What to produce:
Retype, exactly and with nothing added, the lines from the one showing "building: [122,486,166,516] ->" through the final line of the material. Omit pictures.

Data:

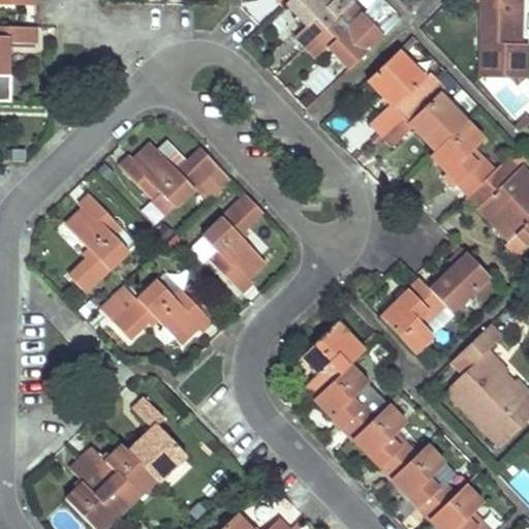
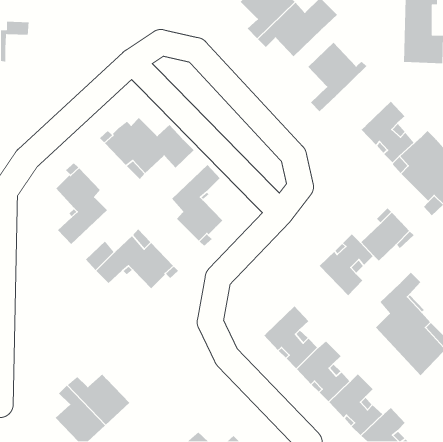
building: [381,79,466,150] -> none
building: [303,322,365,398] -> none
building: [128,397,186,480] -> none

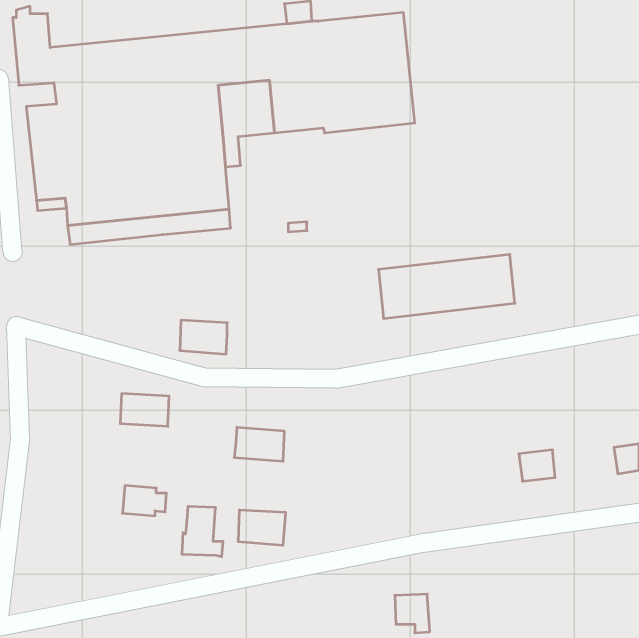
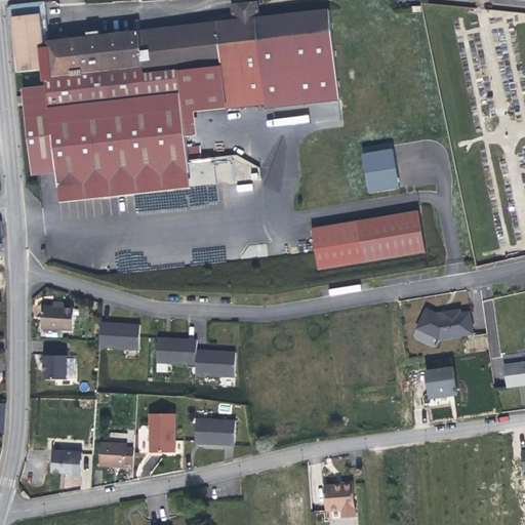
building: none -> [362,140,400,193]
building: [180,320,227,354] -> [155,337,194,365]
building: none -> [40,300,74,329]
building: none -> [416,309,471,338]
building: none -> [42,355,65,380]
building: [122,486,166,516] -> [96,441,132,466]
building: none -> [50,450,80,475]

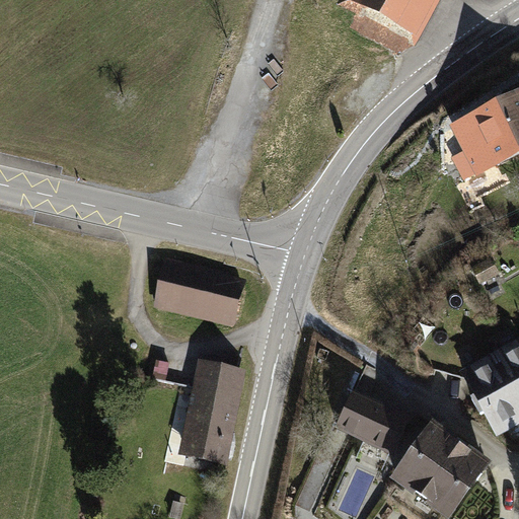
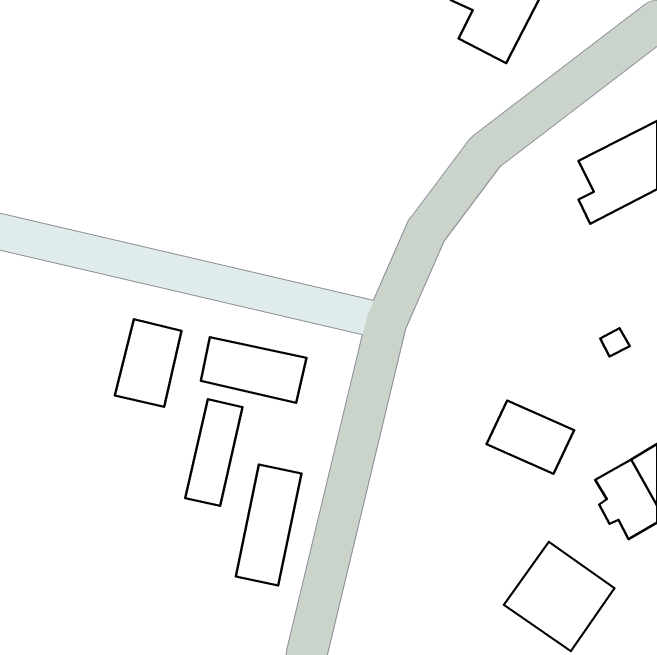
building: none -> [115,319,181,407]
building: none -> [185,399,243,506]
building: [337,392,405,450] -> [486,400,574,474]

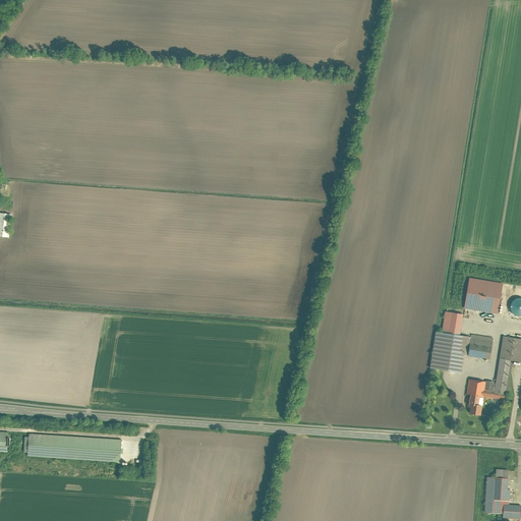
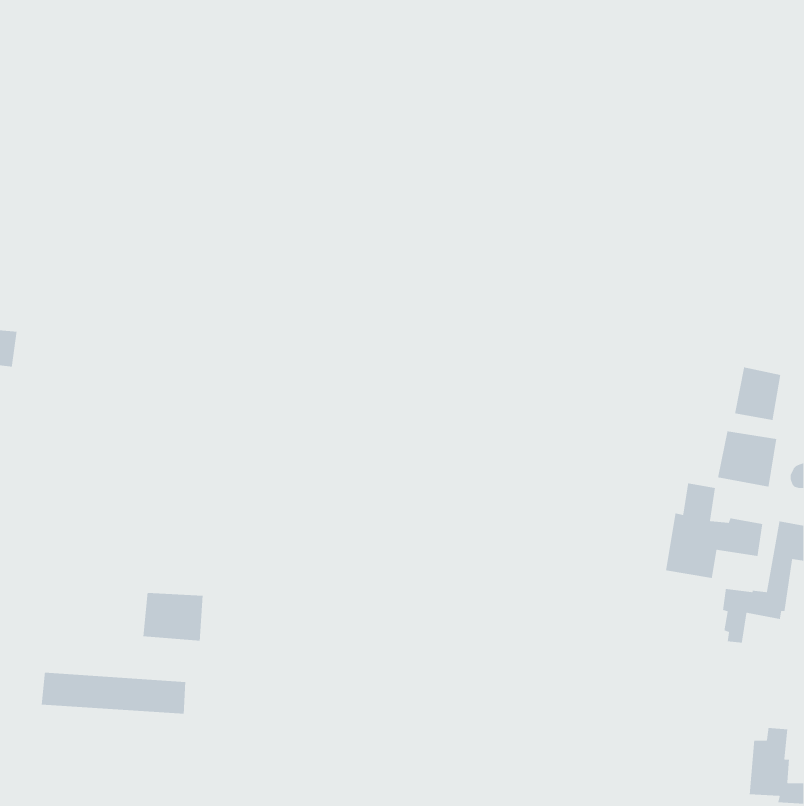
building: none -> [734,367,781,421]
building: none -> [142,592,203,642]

Solution:
building: [122,486,166,516] -> [96,441,132,466]
building: none -> [50,450,80,475]

building: none -> [115,319,181,407]
building: none -> [185,399,243,506]
building: [337,392,405,450] -> [486,400,574,474]

building: none -> [734,367,781,421]
building: none -> [142,592,203,642]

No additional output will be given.